◆ Exercise: Please print the entries below exactly, from the line with "brown notebook: 9 -> 7" through the line with "red pear: 8 -> 10", including both of those lines and leaving out all others.

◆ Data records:
=-=-=-=-=

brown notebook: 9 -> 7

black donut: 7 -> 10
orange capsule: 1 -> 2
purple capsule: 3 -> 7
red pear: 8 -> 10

=-=-=-=-=

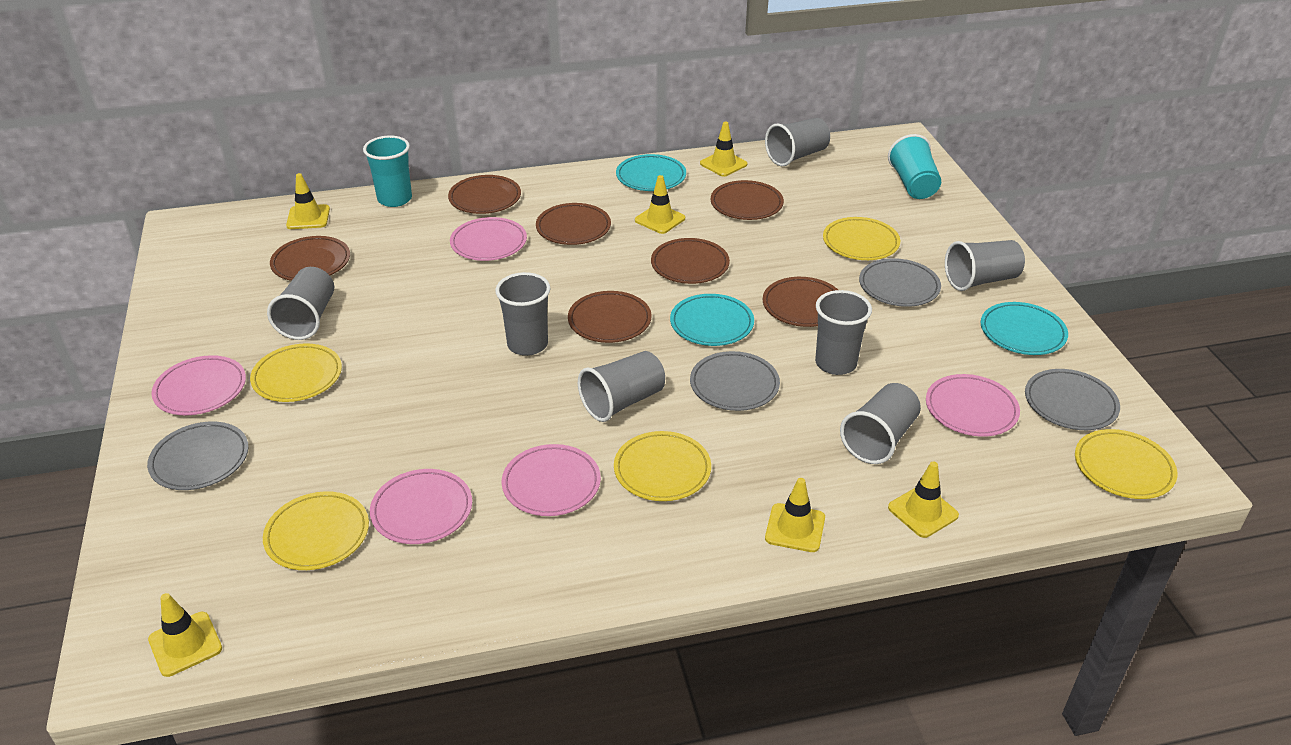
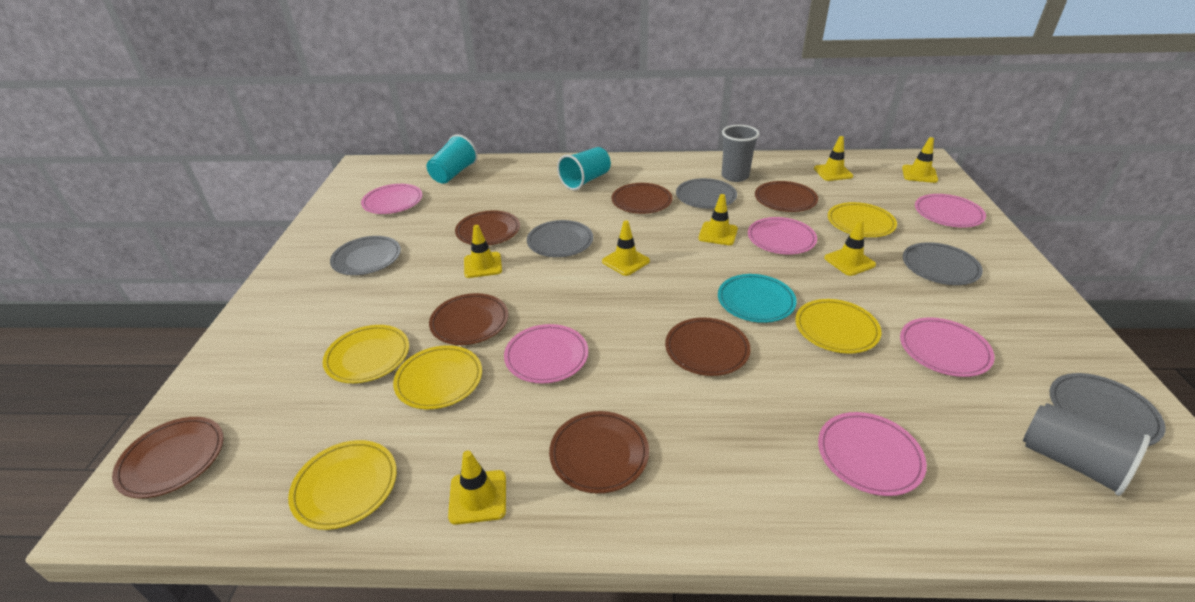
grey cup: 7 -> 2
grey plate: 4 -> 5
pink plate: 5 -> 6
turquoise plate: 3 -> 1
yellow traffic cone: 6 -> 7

=-=-=-=-=

◆ Answer to the problem:
brown notebook: 9 -> 7

black donut: 7 -> 10
orange capsule: 1 -> 2
purple capsule: 3 -> 7
red pear: 8 -> 10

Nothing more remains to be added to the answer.